[Information supplied]
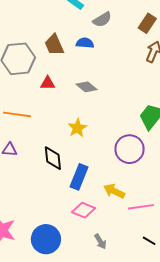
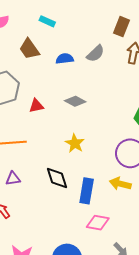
gray semicircle: (102, 20) -> (95, 54), moved
brown trapezoid: (54, 45) -> (29, 49), moved
yellow arrow: (114, 191) -> (120, 184), moved

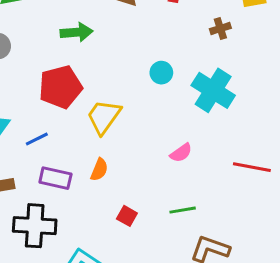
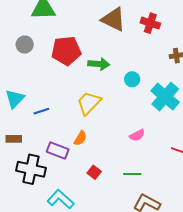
green arrow: (77, 32) -> (99, 64), moved
red pentagon: (60, 87) -> (66, 51), moved
purple rectangle: (55, 178) -> (58, 150), moved

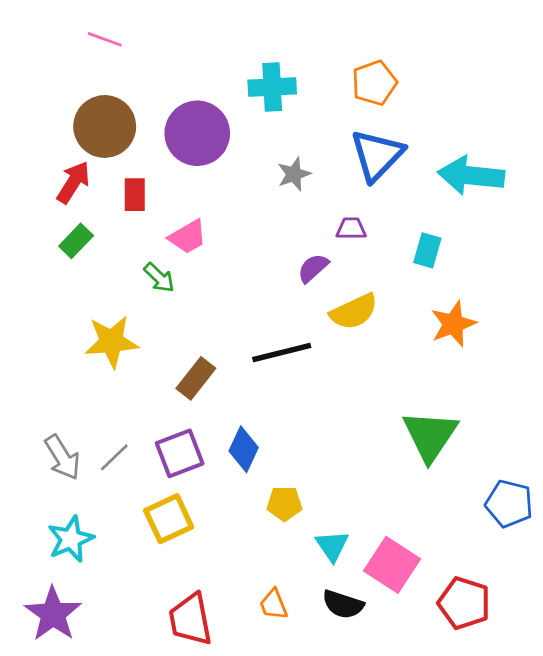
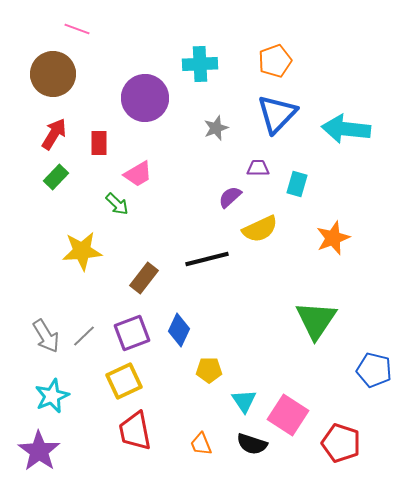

[Task instructions]
Your answer should copy the listing word for word, with no pictures in it.

[Response area]
gray semicircle: (102, 20) -> (95, 54), moved
brown trapezoid: (54, 45) -> (29, 49), moved
yellow arrow: (114, 191) -> (120, 184), moved

green arrow: (77, 32) -> (99, 64), moved
red pentagon: (60, 87) -> (66, 51), moved
purple rectangle: (55, 178) -> (58, 150), moved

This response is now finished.